■ Records contained in a dataset
======
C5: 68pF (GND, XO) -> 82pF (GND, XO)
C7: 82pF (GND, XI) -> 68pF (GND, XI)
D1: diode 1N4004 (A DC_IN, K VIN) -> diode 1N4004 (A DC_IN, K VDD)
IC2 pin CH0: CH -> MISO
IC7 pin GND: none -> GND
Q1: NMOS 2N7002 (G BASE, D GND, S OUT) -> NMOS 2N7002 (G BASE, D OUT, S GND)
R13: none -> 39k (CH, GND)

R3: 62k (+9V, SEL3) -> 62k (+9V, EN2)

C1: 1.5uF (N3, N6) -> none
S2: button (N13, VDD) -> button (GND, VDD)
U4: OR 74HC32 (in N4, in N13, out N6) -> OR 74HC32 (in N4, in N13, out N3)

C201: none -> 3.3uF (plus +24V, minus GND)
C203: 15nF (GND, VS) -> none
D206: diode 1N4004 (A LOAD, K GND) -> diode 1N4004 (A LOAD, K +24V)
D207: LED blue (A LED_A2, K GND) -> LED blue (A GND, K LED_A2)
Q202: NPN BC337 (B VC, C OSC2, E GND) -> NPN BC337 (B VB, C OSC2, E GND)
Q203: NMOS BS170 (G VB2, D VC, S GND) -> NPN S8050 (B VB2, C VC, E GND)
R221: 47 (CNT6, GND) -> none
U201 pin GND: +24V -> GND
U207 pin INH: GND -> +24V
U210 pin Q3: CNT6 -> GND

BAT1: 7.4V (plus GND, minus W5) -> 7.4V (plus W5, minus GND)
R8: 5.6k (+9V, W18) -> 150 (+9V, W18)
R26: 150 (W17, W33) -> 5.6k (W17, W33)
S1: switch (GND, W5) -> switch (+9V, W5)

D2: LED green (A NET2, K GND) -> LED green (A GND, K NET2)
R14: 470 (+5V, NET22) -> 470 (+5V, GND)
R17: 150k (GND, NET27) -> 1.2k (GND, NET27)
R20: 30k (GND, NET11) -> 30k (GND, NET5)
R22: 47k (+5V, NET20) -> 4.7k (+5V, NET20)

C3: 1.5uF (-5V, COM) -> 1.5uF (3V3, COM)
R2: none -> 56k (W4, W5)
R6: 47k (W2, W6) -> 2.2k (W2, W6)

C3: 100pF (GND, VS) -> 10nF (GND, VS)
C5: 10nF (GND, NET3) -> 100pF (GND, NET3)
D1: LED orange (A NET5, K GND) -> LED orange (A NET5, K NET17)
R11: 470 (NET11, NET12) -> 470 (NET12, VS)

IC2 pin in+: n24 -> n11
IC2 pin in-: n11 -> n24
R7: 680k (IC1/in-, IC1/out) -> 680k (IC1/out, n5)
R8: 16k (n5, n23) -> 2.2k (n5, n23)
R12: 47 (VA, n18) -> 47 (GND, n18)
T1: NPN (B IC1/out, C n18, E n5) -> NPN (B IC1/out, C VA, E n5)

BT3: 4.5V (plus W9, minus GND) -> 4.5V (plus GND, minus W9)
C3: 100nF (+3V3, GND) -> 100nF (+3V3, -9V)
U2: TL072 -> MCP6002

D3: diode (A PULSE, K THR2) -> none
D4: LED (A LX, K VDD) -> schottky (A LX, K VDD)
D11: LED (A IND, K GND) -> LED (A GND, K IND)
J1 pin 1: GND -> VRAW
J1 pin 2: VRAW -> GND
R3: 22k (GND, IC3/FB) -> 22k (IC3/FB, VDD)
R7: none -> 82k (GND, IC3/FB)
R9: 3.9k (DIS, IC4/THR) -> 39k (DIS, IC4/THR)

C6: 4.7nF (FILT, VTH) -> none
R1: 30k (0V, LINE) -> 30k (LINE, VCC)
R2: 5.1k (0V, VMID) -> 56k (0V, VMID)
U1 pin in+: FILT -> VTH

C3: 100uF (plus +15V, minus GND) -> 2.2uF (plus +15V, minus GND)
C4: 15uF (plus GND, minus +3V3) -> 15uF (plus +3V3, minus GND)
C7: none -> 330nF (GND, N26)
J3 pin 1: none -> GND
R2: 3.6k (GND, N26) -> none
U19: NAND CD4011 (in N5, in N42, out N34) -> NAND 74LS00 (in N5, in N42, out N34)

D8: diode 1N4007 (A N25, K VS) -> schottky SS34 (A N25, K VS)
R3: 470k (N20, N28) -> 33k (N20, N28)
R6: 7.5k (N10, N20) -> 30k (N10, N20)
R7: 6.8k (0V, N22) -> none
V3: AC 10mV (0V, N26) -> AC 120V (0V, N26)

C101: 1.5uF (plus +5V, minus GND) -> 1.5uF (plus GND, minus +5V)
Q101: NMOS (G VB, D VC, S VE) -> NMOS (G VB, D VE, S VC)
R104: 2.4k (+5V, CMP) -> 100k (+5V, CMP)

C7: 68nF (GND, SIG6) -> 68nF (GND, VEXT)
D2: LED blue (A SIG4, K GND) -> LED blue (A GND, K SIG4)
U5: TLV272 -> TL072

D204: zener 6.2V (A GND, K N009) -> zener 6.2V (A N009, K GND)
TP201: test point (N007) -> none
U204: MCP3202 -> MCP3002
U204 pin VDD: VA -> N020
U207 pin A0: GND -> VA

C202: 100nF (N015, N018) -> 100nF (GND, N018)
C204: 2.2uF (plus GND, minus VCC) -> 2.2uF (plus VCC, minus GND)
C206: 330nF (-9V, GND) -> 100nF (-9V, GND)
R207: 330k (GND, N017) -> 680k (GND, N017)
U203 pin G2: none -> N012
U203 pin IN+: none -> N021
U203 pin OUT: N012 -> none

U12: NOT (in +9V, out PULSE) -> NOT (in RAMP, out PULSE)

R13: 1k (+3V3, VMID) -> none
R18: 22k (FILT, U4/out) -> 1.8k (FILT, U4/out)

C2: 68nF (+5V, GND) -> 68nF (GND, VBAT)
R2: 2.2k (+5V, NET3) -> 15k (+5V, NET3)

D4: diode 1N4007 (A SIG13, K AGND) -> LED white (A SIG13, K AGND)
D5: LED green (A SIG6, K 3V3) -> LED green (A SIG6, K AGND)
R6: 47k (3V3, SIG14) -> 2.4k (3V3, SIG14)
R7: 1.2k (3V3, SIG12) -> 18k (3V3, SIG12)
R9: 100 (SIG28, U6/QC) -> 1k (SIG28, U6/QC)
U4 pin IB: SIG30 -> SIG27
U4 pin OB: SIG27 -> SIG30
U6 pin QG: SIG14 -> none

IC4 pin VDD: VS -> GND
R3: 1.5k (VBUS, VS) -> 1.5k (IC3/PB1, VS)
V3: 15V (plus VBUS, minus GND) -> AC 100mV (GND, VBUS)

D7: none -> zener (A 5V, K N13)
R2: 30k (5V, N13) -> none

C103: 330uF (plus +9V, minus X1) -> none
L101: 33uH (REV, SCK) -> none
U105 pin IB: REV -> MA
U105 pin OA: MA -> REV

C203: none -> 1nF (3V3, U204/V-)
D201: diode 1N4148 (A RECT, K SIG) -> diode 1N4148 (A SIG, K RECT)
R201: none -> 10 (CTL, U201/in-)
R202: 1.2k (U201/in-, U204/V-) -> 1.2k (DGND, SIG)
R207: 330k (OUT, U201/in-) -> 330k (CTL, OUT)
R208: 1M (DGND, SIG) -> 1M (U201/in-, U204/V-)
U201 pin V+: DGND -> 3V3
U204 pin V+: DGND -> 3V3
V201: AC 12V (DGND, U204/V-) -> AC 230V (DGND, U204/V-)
======
■ ACTION ITEM
Reproduce exactly the entries above, limited to the lines from the one with "R7: 6.8k (0V, N22) -> none" through the one with "R207: 330k (GND, N017) -> 680k (GND, N017)", both included.

■ TASK RESPONSE
R7: 6.8k (0V, N22) -> none
V3: AC 10mV (0V, N26) -> AC 120V (0V, N26)

C101: 1.5uF (plus +5V, minus GND) -> 1.5uF (plus GND, minus +5V)
Q101: NMOS (G VB, D VC, S VE) -> NMOS (G VB, D VE, S VC)
R104: 2.4k (+5V, CMP) -> 100k (+5V, CMP)

C7: 68nF (GND, SIG6) -> 68nF (GND, VEXT)
D2: LED blue (A SIG4, K GND) -> LED blue (A GND, K SIG4)
U5: TLV272 -> TL072

D204: zener 6.2V (A GND, K N009) -> zener 6.2V (A N009, K GND)
TP201: test point (N007) -> none
U204: MCP3202 -> MCP3002
U204 pin VDD: VA -> N020
U207 pin A0: GND -> VA

C202: 100nF (N015, N018) -> 100nF (GND, N018)
C204: 2.2uF (plus GND, minus VCC) -> 2.2uF (plus VCC, minus GND)
C206: 330nF (-9V, GND) -> 100nF (-9V, GND)
R207: 330k (GND, N017) -> 680k (GND, N017)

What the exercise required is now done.